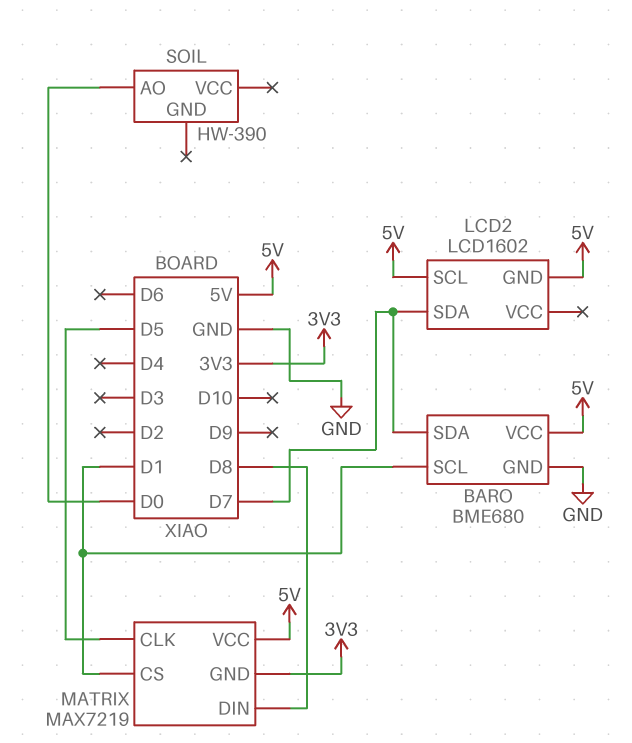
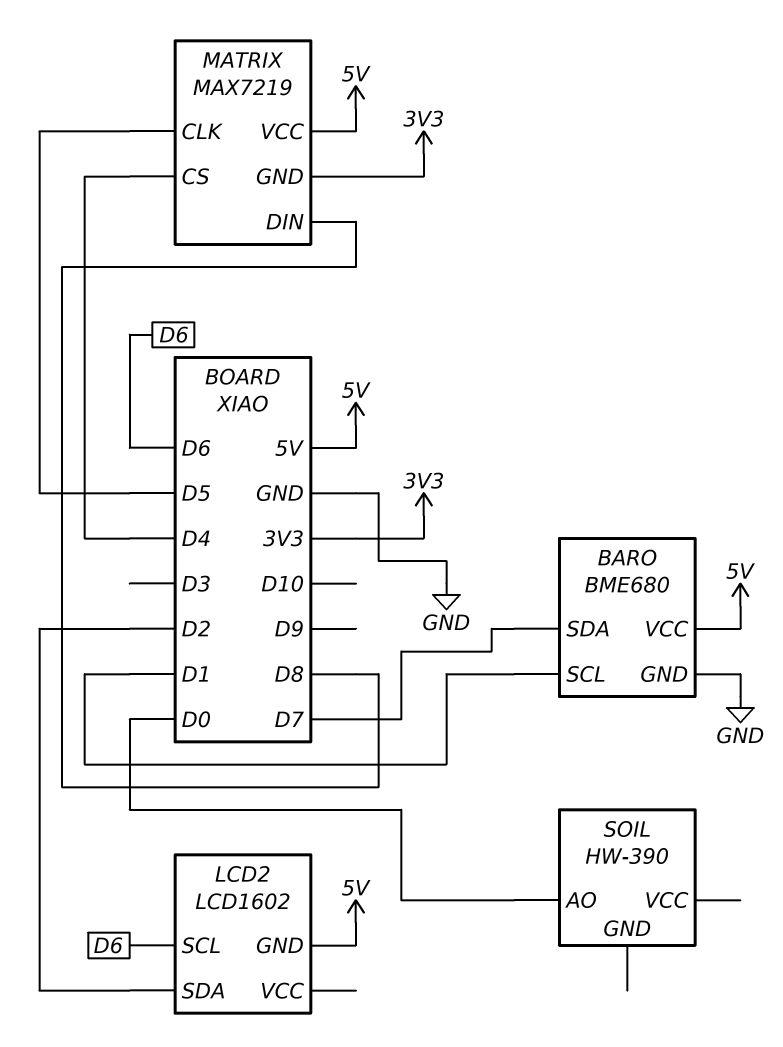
LCD2 pin SCL: 5V -> D6
LCD2 pin SDA: D7 -> D2
MATRIX pin CS: D1 -> D4

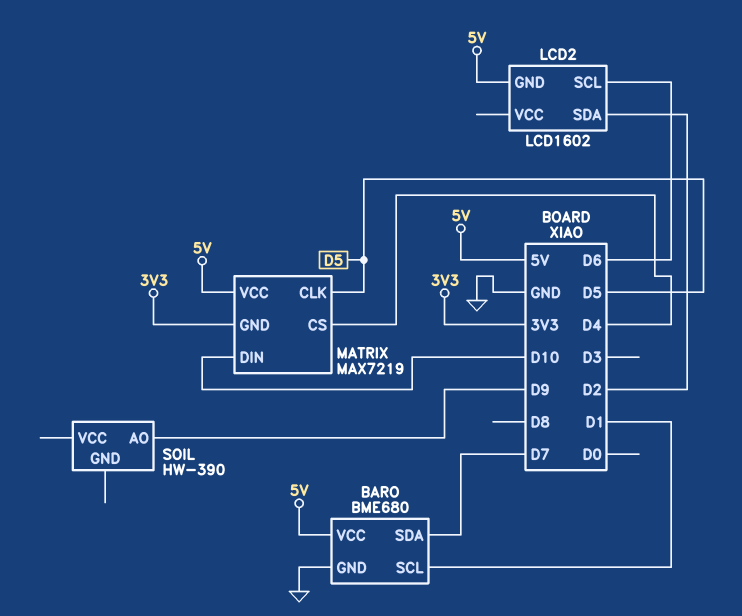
MATRIX pin DIN: D8 -> D10
SOIL pin AO: D0 -> D9

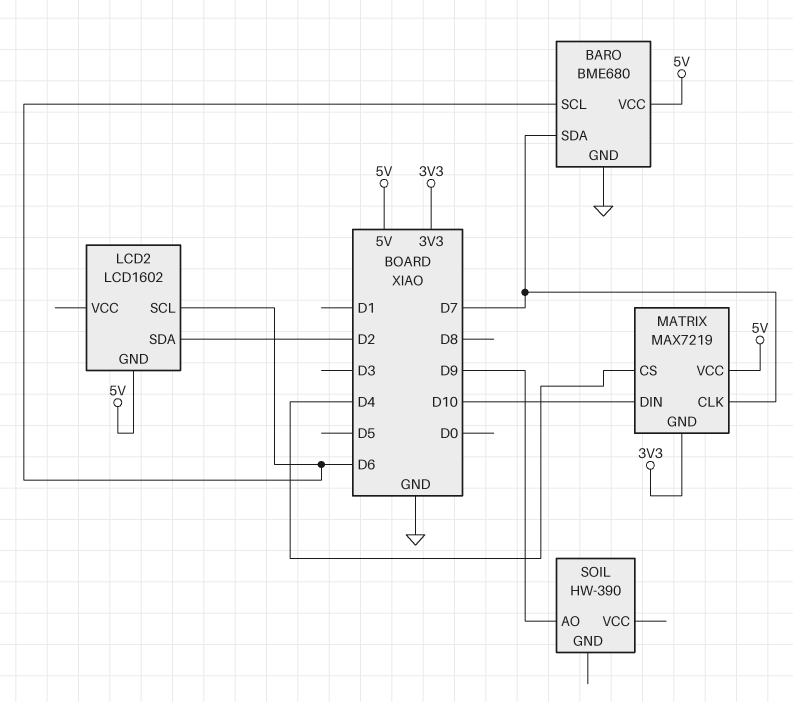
BARO pin SCL: D1 -> D6
MATRIX pin CLK: D5 -> D7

ACTIVITY
Take every line from the data that includes the word "MATRIX".

EXERCISE RESPONSE
MATRIX pin CS: D1 -> D4
MATRIX pin DIN: D8 -> D10
MATRIX pin CLK: D5 -> D7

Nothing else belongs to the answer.